» **ENTRIES PROVIDED**:
+++++
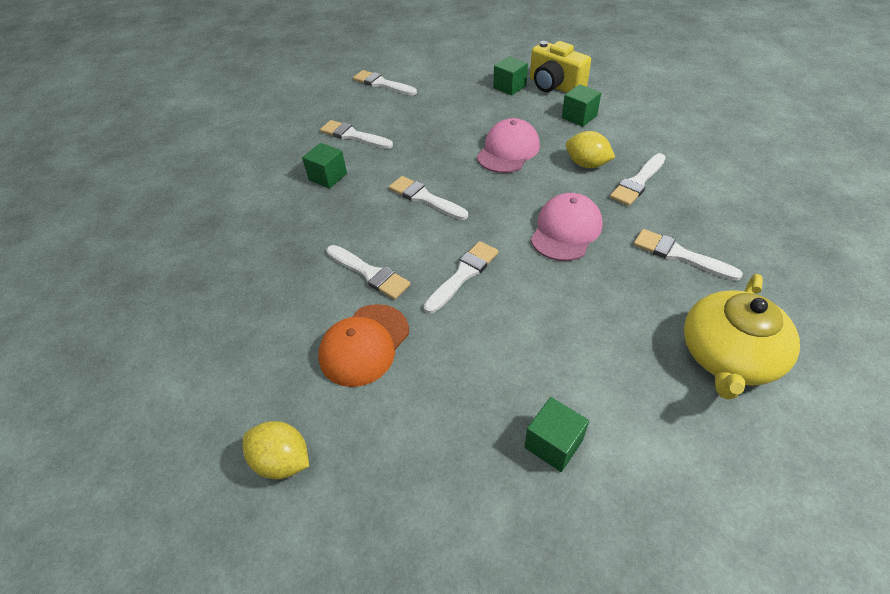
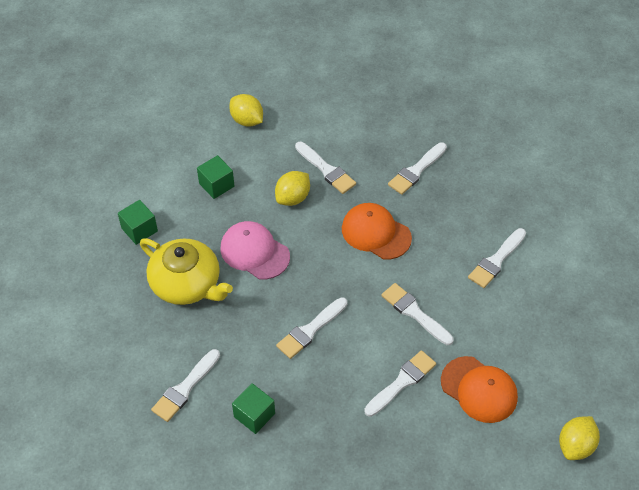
camera: 85 degrees left, 5 degrees up
(382, 84) = (83, 353): white brush -> white brush (496, 260)
(553, 444) = (568, 284): green cube -> none
(554, 86) = (153, 191): yellow camera -> none
(566, 230) = (376, 233): pink cap -> orange cap
(672, 121) = (247, 120): none -> yellow lemon
(728, 356) = (510, 176): yellow teapot -> yellow teapot (187, 284)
+++++
» **BRIEF**: In the records above, find the line containing "(672, 121) = (247, 120): none -> yellow lemon" and print it and every later line exactly, through the last one.

» **RESULT BELOW**:
(672, 121) = (247, 120): none -> yellow lemon
(728, 356) = (510, 176): yellow teapot -> yellow teapot (187, 284)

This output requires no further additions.